◆ **Task material**:
......

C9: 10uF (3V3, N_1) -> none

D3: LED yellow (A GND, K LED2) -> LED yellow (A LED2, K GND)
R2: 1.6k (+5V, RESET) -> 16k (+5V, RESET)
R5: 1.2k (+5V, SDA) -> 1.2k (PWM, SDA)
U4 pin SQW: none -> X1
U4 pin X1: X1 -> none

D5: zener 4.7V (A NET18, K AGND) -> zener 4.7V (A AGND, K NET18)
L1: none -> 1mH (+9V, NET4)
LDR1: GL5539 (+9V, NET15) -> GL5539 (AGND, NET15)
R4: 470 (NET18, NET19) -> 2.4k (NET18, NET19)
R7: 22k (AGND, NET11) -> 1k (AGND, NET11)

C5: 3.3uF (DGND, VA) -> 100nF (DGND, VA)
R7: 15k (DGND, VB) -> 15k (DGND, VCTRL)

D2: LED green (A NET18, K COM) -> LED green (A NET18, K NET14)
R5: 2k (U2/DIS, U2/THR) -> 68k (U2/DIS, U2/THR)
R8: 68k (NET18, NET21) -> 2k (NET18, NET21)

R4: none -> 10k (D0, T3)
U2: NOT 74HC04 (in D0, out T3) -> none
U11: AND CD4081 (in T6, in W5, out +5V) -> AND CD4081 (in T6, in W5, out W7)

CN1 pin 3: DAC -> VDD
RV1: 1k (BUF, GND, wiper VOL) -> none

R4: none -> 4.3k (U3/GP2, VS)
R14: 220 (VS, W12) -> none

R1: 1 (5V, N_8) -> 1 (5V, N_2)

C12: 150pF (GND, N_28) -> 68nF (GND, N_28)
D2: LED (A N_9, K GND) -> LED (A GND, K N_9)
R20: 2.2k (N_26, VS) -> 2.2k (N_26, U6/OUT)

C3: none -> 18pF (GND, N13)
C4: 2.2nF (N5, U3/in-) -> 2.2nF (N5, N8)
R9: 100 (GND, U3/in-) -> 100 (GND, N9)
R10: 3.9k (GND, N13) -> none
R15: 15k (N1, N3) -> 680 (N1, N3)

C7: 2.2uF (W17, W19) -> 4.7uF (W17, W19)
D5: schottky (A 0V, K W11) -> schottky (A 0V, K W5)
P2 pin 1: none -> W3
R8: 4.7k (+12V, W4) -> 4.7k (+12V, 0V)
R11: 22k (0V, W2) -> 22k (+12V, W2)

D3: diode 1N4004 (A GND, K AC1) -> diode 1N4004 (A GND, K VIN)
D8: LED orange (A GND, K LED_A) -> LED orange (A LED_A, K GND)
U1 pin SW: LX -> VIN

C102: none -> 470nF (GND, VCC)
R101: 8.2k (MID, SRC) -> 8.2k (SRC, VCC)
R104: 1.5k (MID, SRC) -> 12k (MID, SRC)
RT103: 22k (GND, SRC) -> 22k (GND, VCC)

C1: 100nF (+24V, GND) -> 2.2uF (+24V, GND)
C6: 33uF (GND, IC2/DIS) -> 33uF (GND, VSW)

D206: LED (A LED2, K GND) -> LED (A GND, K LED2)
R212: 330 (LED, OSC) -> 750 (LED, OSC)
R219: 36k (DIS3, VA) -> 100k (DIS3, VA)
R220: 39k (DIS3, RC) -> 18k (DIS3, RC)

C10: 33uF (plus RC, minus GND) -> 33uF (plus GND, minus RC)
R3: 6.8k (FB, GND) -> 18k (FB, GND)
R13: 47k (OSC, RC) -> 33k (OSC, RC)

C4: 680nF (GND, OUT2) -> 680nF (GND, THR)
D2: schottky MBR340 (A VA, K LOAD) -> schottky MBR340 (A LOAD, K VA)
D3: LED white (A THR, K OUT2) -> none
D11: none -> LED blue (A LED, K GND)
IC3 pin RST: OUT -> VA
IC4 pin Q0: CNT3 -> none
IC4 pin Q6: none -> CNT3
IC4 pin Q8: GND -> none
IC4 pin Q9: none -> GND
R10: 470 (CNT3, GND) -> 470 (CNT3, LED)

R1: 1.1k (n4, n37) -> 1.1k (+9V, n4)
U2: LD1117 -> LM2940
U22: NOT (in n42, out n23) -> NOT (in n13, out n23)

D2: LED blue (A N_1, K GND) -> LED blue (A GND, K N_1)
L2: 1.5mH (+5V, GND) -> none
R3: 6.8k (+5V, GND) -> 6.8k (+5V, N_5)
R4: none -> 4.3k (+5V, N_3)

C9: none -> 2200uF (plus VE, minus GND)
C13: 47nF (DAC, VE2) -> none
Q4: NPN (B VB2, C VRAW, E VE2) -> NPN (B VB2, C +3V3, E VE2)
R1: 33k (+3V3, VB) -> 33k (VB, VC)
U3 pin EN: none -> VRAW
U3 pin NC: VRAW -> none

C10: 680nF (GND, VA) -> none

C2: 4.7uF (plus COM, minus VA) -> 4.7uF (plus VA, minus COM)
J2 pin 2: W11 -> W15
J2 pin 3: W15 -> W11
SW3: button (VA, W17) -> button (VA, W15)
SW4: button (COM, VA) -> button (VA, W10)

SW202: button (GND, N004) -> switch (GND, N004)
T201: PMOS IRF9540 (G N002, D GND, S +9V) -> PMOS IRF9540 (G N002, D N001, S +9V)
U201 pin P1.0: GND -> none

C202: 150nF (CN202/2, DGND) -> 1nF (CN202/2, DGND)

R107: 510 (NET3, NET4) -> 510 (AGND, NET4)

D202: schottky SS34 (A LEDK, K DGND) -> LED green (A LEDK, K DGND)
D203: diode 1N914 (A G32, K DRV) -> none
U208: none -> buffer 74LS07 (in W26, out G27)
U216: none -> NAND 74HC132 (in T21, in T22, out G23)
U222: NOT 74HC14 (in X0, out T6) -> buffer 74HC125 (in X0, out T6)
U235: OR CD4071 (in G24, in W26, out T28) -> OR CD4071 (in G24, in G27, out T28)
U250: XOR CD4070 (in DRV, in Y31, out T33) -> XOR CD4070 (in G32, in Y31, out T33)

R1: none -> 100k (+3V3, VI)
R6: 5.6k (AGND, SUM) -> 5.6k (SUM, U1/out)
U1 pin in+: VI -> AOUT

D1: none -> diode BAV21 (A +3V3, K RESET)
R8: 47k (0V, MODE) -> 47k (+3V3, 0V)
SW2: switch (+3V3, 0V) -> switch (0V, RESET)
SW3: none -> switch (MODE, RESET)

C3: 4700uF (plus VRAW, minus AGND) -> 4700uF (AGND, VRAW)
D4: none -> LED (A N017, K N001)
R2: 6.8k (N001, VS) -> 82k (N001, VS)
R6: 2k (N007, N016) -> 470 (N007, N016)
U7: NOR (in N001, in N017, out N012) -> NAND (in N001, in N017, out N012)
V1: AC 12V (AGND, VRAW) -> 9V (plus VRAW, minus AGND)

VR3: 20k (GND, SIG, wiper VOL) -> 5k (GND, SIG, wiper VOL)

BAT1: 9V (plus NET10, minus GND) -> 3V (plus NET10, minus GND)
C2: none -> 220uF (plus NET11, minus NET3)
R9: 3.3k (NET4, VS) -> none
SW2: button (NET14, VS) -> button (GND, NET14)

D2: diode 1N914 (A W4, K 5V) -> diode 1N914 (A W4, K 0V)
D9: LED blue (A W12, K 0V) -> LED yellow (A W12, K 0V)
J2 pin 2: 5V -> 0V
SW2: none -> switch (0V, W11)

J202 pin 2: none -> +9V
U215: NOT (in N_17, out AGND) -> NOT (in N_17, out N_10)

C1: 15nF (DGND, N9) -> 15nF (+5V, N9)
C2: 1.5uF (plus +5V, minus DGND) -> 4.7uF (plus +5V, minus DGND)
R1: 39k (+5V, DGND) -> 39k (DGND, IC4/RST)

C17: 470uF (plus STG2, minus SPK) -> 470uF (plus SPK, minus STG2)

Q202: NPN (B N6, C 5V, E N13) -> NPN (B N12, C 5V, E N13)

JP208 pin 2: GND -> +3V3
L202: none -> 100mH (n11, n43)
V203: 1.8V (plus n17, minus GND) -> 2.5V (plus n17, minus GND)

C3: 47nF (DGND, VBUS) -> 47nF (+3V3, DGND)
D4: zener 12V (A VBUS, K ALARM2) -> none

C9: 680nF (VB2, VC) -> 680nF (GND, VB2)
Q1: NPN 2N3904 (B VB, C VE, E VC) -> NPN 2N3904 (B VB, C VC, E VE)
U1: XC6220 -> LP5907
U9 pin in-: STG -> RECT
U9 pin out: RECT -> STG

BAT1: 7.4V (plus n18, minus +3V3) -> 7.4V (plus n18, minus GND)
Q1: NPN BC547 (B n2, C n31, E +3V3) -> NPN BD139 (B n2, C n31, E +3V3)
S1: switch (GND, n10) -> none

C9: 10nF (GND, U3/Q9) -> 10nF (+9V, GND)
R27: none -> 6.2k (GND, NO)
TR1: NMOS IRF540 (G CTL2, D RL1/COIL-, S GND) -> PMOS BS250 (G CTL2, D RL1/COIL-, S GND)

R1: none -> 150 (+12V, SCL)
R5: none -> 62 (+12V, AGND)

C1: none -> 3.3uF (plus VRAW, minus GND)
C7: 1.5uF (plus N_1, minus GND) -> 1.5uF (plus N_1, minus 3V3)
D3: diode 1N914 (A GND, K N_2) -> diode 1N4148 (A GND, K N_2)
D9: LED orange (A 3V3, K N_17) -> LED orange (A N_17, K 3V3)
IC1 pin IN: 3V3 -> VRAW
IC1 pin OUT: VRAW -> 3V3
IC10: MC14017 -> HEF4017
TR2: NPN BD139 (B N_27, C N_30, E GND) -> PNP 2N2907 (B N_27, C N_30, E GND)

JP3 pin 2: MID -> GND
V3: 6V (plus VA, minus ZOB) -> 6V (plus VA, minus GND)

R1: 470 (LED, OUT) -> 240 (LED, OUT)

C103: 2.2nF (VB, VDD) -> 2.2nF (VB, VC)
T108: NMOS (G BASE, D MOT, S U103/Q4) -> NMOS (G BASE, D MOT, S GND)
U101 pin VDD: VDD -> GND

......

◆ **Task objective**: When you come to the line containing "C5: 3.3uF (DGND, VA) -> 100nF (DGND, VA)", give it and stop; before that, repeat each line of the material exactly from the first one.

◆ **Response area**:
C9: 10uF (3V3, N_1) -> none

D3: LED yellow (A GND, K LED2) -> LED yellow (A LED2, K GND)
R2: 1.6k (+5V, RESET) -> 16k (+5V, RESET)
R5: 1.2k (+5V, SDA) -> 1.2k (PWM, SDA)
U4 pin SQW: none -> X1
U4 pin X1: X1 -> none

D5: zener 4.7V (A NET18, K AGND) -> zener 4.7V (A AGND, K NET18)
L1: none -> 1mH (+9V, NET4)
LDR1: GL5539 (+9V, NET15) -> GL5539 (AGND, NET15)
R4: 470 (NET18, NET19) -> 2.4k (NET18, NET19)
R7: 22k (AGND, NET11) -> 1k (AGND, NET11)

C5: 3.3uF (DGND, VA) -> 100nF (DGND, VA)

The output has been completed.